Among the entries below, please repeat exactly and only the lines from the line containing "cyan slope C3:C5" to the line containing "none -> yellow tile L4 level 1", both lines included.

# [Data provided]
┌──
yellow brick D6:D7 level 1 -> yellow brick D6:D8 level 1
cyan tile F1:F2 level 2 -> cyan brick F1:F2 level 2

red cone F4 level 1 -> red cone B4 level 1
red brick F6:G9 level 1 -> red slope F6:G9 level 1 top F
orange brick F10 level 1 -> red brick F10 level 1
└──
┌──
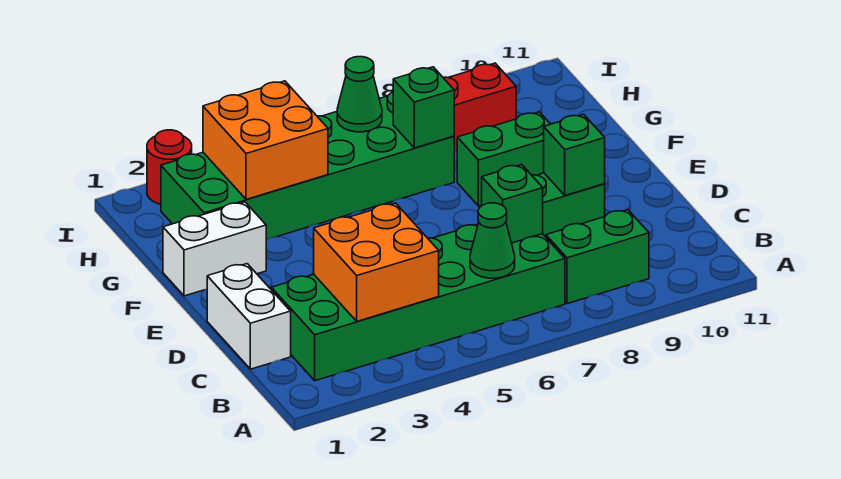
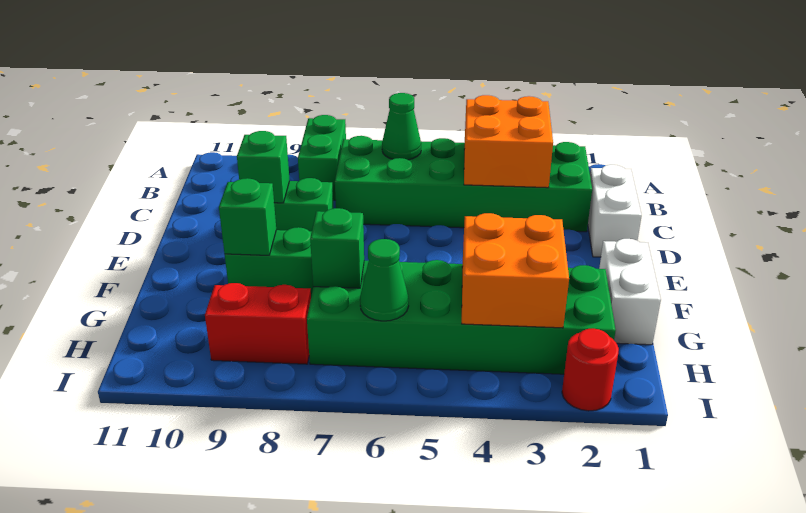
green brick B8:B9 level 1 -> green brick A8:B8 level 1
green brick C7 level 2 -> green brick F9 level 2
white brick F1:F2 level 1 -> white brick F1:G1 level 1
└──
┌──
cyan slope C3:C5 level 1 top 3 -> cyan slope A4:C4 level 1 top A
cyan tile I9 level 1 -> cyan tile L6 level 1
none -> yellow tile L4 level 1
└──
# [Solved problem]
cyan slope C3:C5 level 1 top 3 -> cyan slope A4:C4 level 1 top A
cyan tile I9 level 1 -> cyan tile L6 level 1
none -> yellow tile L4 level 1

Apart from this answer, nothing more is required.